**** EXERCISE INPUTS

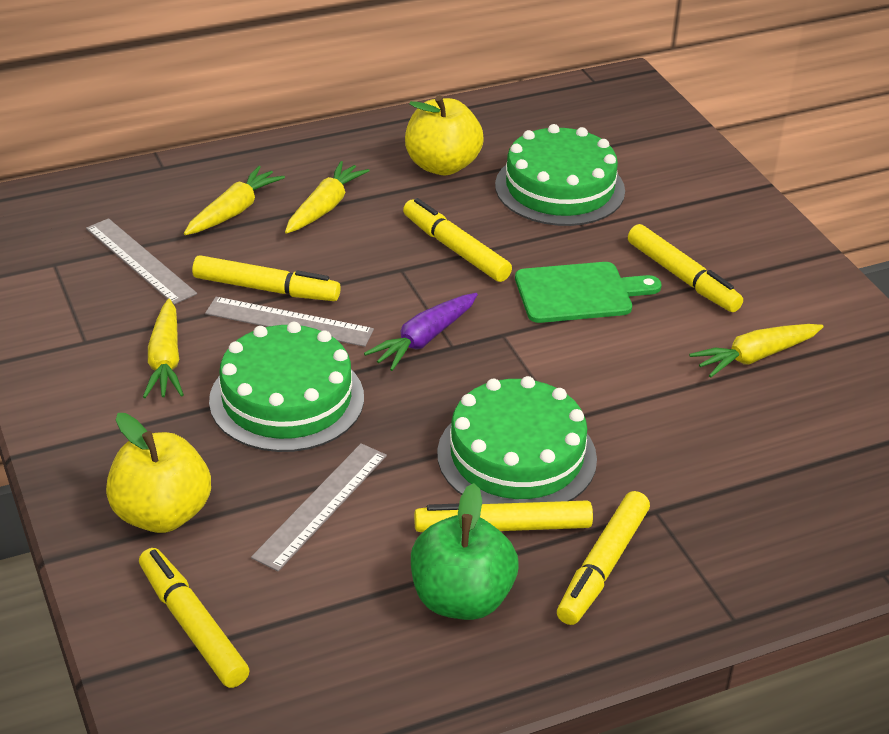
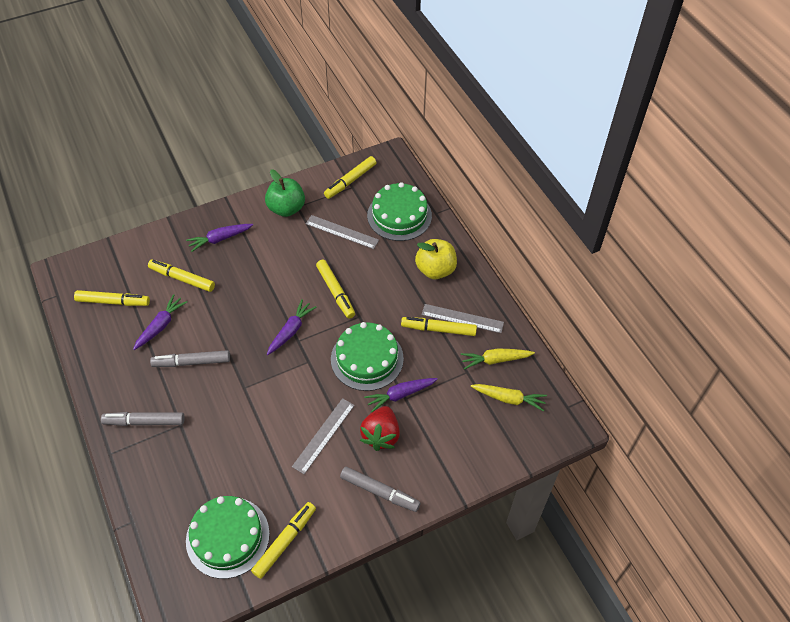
green cutting board: 1 -> 0
grey marker: 0 -> 3
purple carrot: 1 -> 4
red strawberry: 0 -> 1
yellow apple: 2 -> 1
yellow carrot: 4 -> 2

********

» **TASK DETAILS**:
Give the data again exactly, without pictures.

» **TASK RESPONSE**:
green cutting board: 1 -> 0
grey marker: 0 -> 3
purple carrot: 1 -> 4
red strawberry: 0 -> 1
yellow apple: 2 -> 1
yellow carrot: 4 -> 2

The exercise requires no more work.